DATA SHOWN:
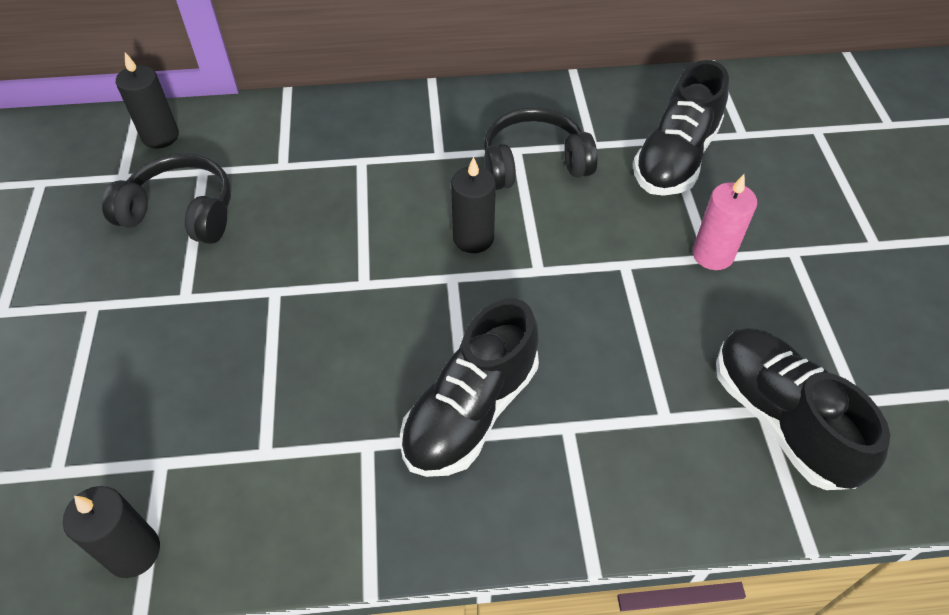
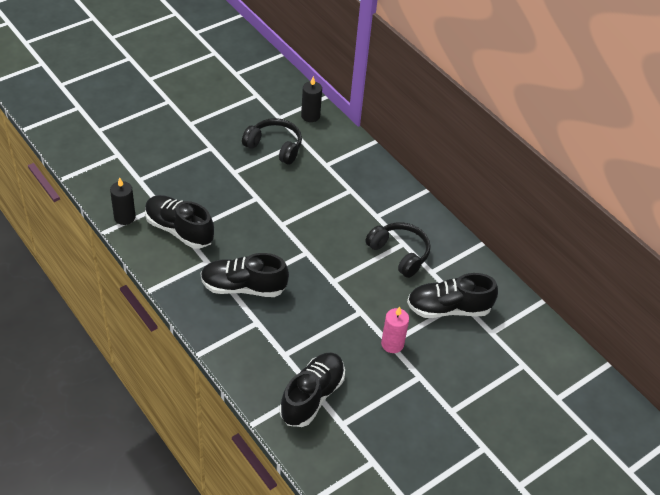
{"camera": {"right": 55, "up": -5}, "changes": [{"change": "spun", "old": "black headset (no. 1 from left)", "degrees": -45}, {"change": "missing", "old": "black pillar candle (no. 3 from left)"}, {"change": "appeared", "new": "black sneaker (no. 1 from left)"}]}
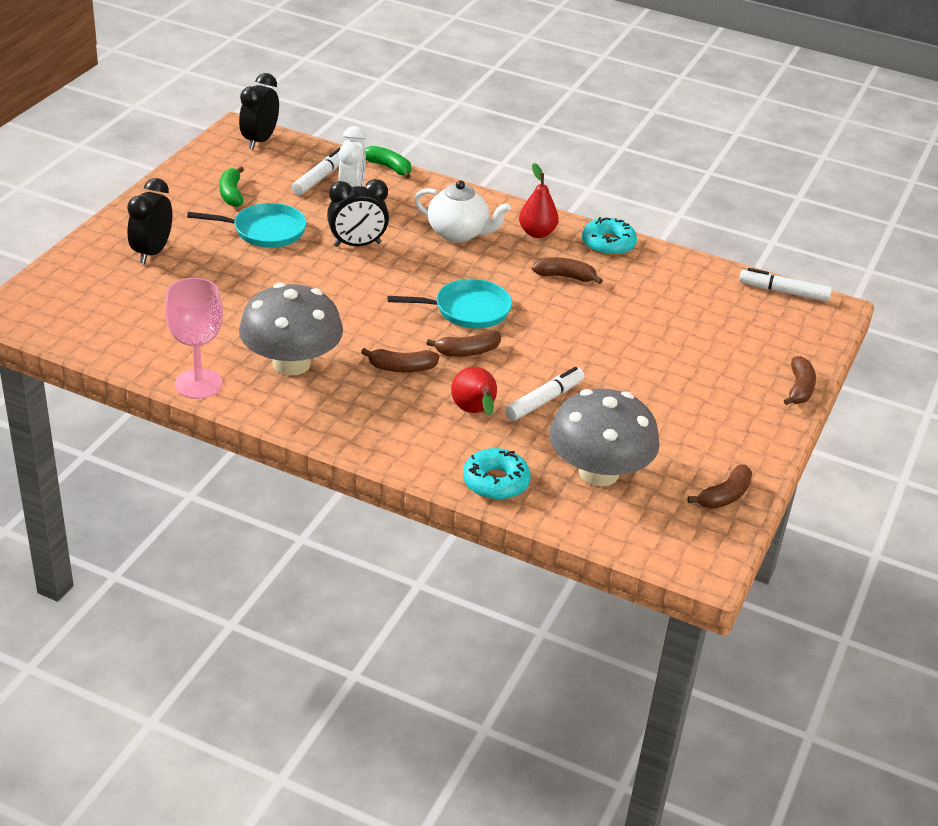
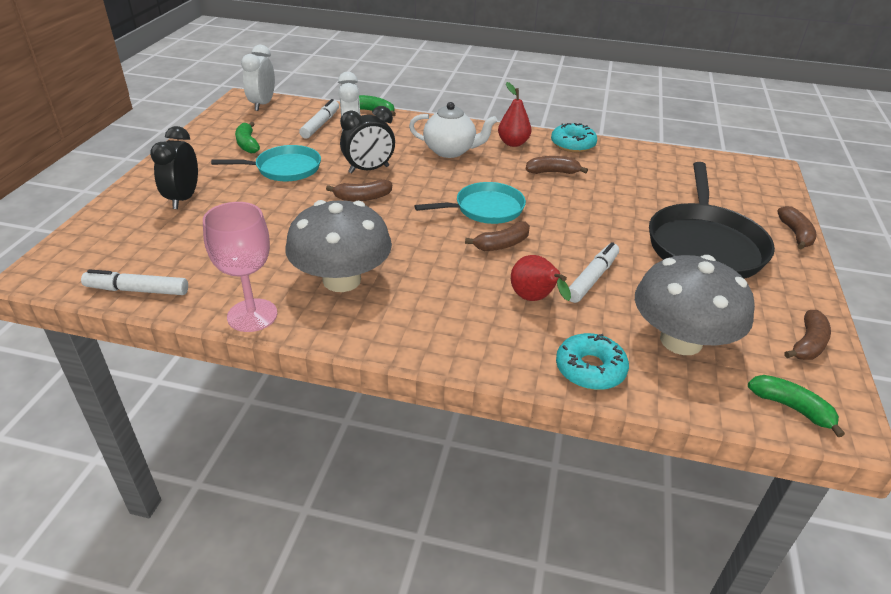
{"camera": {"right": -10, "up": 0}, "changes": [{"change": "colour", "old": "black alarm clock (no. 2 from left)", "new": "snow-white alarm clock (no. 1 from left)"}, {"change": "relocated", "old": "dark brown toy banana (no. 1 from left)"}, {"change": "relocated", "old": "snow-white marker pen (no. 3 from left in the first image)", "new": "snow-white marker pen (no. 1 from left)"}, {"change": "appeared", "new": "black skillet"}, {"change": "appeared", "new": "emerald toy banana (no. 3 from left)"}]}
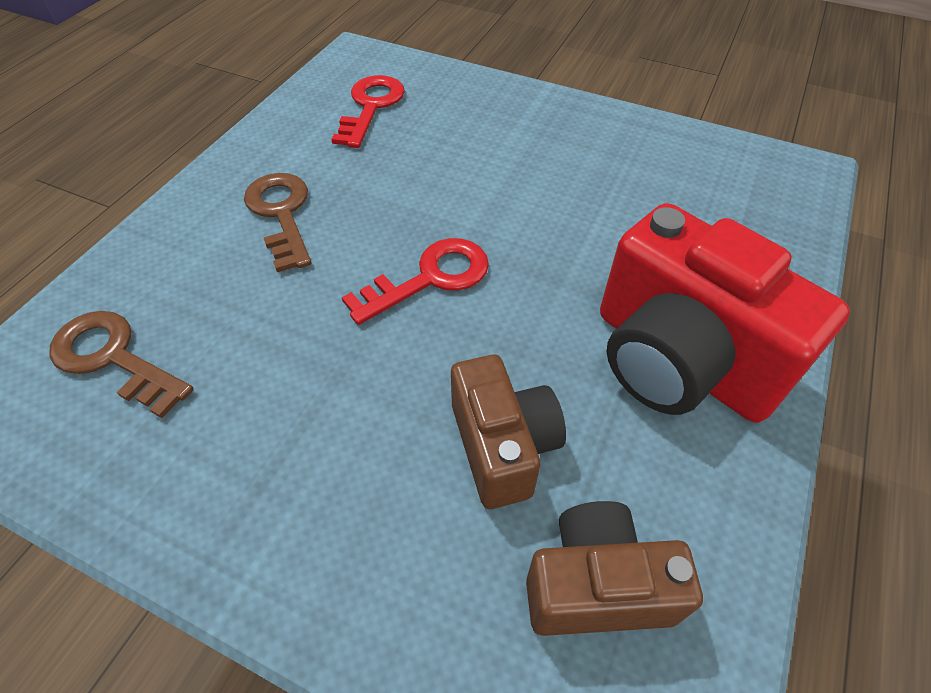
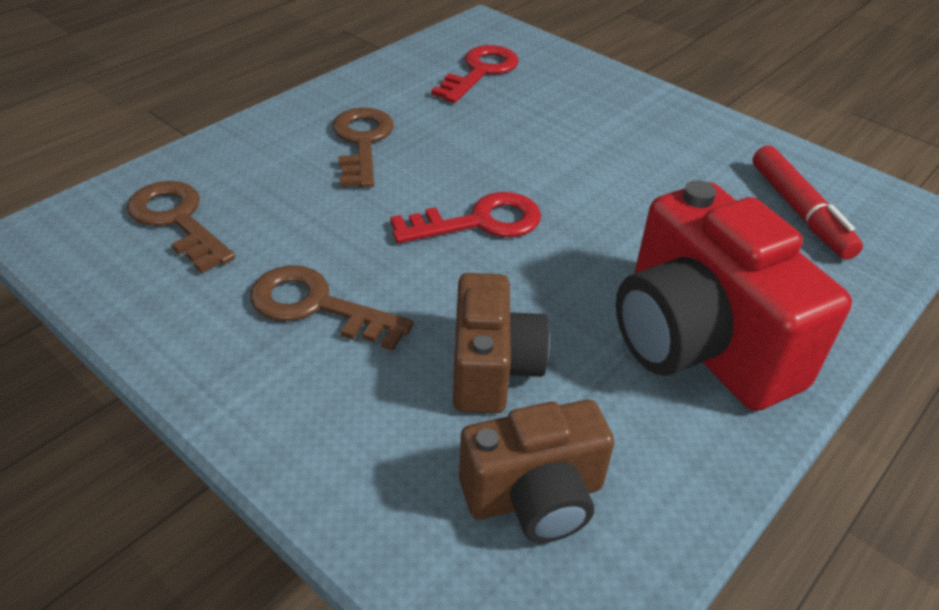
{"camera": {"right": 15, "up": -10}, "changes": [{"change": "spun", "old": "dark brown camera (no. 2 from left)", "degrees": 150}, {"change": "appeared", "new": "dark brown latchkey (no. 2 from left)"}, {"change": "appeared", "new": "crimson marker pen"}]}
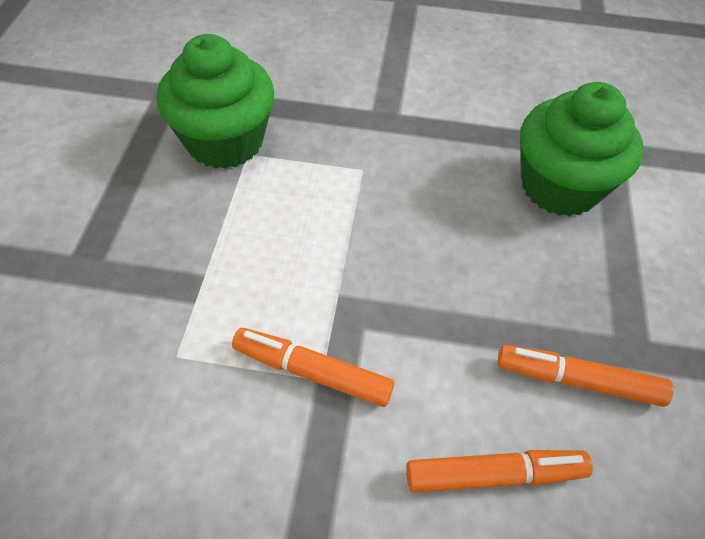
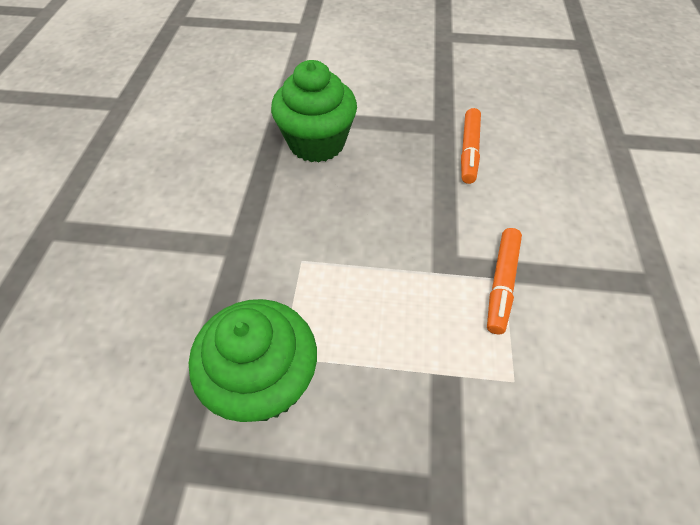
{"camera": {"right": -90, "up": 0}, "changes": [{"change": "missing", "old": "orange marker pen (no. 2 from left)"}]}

EXERCISE: Starting with the line that holds "brown camera (no.", transcribe exactly each line through the last one of the material above, and nothing else. Do not include pictures.

EXERCISE RESPONSE:
{"camera": {"right": 15, "up": -10}, "changes": [{"change": "spun", "old": "dark brown camera (no. 2 from left)", "degrees": 150}, {"change": "appeared", "new": "dark brown latchkey (no. 2 from left)"}, {"change": "appeared", "new": "crimson marker pen"}]}
{"camera": {"right": -90, "up": 0}, "changes": [{"change": "missing", "old": "orange marker pen (no. 2 from left)"}]}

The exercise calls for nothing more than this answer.